**Task description:** In the entries below, every line with the string "button" is to be reported.

========

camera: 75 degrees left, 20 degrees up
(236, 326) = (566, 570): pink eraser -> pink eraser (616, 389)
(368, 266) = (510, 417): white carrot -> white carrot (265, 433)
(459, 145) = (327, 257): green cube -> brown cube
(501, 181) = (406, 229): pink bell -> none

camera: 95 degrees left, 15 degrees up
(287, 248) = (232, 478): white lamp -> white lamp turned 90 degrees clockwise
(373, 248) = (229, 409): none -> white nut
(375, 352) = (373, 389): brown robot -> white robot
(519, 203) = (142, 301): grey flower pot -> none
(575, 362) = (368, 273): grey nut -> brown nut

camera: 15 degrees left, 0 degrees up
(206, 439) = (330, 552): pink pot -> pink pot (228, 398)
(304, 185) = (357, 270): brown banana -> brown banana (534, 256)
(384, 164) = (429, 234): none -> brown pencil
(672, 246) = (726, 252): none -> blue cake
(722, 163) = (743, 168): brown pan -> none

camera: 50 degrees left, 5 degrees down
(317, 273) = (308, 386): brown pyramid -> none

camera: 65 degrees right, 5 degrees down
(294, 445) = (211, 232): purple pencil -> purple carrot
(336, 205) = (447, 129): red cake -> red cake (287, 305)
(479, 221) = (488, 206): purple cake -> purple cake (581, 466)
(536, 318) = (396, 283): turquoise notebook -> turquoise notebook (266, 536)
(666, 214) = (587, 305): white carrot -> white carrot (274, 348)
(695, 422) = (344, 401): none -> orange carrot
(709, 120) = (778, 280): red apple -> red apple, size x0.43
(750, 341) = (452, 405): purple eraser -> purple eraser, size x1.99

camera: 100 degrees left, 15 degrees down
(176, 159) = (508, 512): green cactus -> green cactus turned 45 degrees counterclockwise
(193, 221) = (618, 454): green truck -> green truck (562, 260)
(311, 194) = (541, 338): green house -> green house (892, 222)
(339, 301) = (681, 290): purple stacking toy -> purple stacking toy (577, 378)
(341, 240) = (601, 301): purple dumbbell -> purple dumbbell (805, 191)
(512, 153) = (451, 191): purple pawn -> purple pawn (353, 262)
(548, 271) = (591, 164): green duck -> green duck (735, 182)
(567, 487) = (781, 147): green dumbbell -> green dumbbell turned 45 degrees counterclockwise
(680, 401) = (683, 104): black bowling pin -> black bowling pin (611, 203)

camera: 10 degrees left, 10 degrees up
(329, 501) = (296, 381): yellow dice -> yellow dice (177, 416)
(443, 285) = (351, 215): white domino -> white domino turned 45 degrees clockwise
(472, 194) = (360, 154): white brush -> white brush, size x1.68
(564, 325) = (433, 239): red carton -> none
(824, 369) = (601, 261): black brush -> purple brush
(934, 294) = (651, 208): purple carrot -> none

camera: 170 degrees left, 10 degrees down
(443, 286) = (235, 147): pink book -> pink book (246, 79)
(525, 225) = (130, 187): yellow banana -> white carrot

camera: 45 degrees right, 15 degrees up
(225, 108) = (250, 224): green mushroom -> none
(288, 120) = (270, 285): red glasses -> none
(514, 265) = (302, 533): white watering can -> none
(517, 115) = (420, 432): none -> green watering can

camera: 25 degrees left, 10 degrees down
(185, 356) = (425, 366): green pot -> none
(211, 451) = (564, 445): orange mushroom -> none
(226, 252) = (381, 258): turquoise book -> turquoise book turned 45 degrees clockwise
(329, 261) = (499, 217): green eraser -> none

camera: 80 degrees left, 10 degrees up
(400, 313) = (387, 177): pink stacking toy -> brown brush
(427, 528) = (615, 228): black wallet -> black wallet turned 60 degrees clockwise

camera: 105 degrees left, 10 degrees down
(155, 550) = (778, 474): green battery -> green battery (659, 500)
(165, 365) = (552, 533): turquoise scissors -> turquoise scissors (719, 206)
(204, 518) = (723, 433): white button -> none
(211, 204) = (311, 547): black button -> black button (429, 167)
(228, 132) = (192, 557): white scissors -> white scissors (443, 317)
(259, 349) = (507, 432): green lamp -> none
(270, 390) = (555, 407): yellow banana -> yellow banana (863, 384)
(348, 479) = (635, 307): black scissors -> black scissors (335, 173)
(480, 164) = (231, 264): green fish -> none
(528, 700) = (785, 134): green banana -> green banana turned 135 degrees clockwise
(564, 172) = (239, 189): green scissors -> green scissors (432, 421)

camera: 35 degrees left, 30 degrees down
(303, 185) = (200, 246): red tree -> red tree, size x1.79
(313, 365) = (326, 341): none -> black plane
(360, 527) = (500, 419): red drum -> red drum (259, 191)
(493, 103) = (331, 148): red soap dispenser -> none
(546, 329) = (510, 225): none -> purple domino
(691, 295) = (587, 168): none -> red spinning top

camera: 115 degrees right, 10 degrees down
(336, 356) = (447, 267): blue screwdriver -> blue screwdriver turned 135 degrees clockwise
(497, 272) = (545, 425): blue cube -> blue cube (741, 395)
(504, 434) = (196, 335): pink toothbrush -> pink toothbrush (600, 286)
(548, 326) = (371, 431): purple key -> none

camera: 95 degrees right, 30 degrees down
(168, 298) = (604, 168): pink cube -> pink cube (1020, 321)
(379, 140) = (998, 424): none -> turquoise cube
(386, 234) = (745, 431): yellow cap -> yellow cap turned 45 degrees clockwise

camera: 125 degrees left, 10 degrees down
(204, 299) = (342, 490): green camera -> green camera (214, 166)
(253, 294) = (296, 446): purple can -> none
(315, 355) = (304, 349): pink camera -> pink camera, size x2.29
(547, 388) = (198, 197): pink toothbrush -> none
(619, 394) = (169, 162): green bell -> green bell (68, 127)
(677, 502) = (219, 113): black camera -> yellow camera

========

**Solved exercise:**
(204, 518) = (723, 433): white button -> none
(211, 204) = (311, 547): black button -> black button (429, 167)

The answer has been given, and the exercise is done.